## Supplied entries:
*****
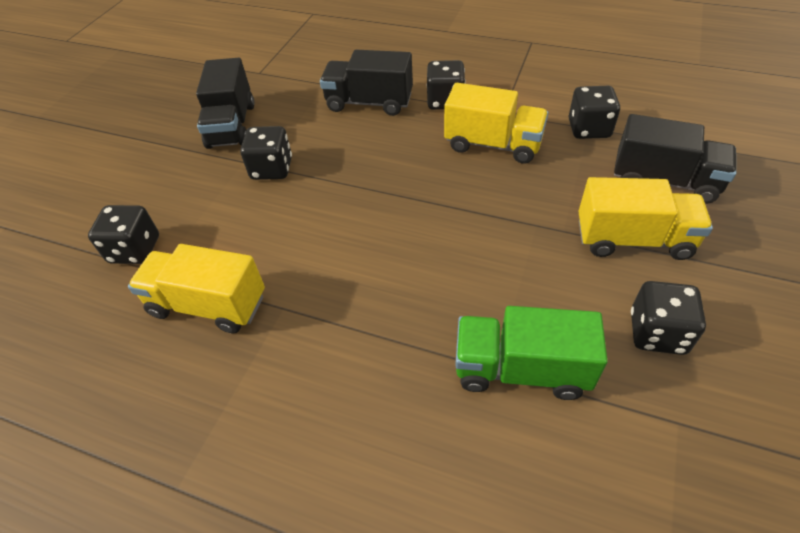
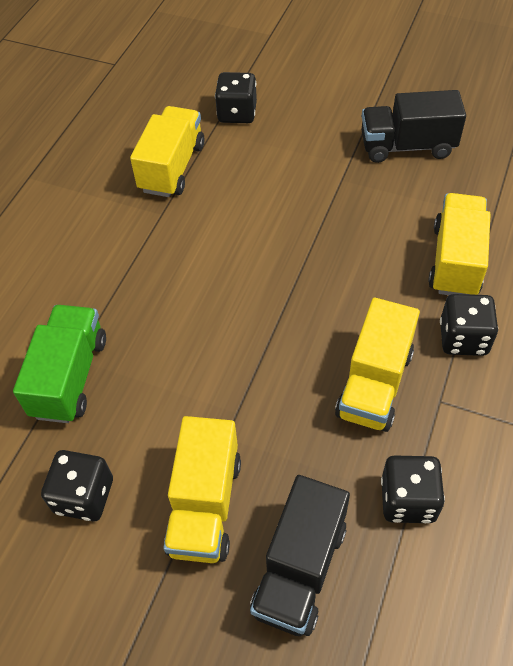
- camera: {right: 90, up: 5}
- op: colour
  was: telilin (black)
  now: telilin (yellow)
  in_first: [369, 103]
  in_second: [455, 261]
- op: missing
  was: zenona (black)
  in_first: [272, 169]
*****
## What needs to be done:
The answer consists of the lines above that include the word "telilin", each copied exactly.

## Solution:
  was: telilin (black)
  now: telilin (yellow)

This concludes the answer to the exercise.